> [EXERCISE REQUIREMENTS] Copy, exactly and without additions, every line in the records below from the one holding "camera: 75 degrees left, 5 degrees up" through the one holding "(172, 220) = (452, 279): white", both ends included.

> [DATA IN THIS EXERCISE]
━━━━━━━━━━━━━━━━━━━━
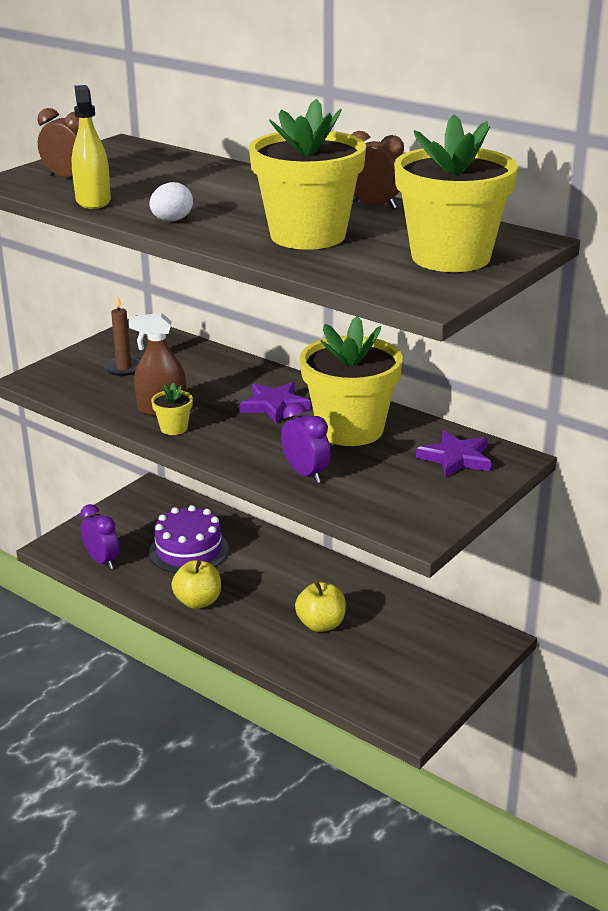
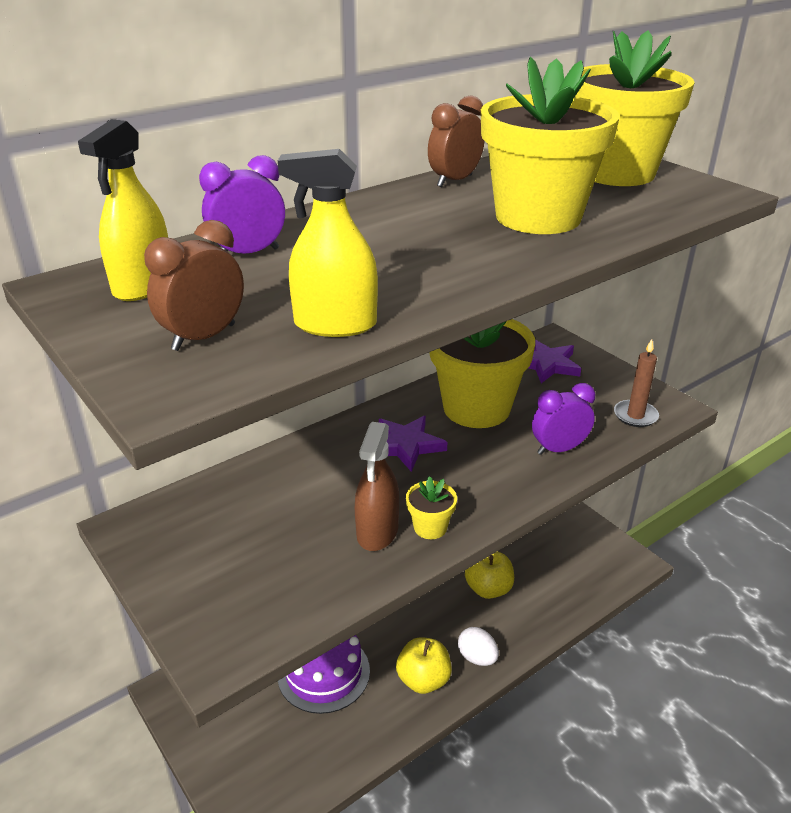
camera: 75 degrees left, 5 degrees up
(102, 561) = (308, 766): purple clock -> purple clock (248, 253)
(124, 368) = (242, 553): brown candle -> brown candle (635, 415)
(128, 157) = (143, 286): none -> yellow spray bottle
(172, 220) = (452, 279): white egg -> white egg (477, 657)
━━━━━━━━━━━━━━━━━━━━
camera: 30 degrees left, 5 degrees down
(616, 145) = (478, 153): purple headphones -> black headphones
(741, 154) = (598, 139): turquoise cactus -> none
━━━━━━━━━━━━━━━━━━━━
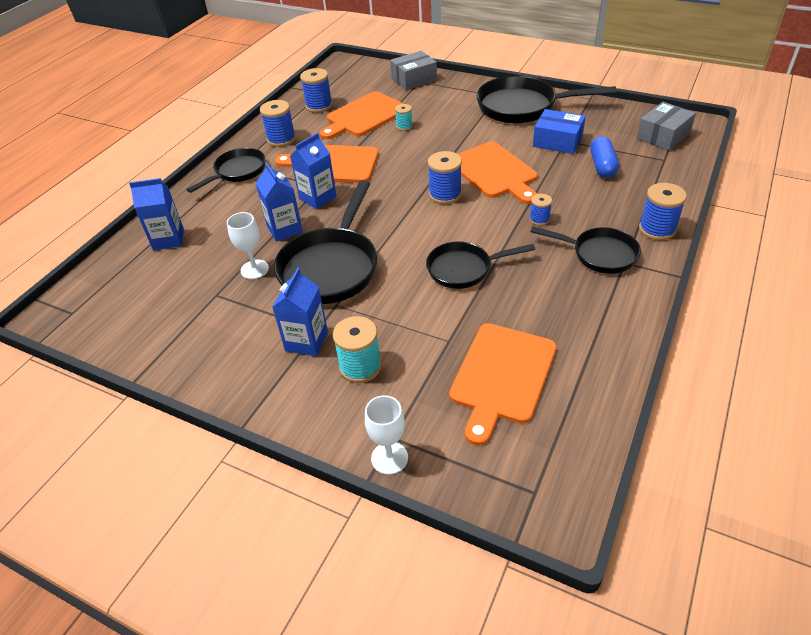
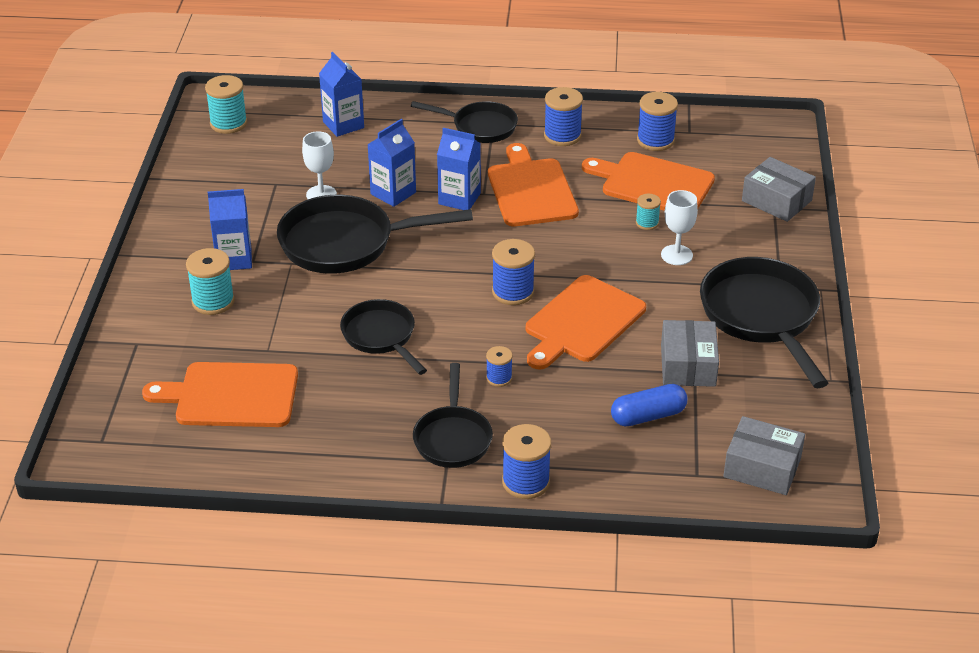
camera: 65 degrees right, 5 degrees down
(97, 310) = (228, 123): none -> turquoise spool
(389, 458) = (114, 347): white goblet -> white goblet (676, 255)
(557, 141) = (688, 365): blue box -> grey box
━━━━━━━━━━━━━━━━━━━━
> [TASK RESULT]
camera: 75 degrees left, 5 degrees up
(102, 561) = (308, 766): purple clock -> purple clock (248, 253)
(124, 368) = (242, 553): brown candle -> brown candle (635, 415)
(128, 157) = (143, 286): none -> yellow spray bottle
(172, 220) = (452, 279): white egg -> white egg (477, 657)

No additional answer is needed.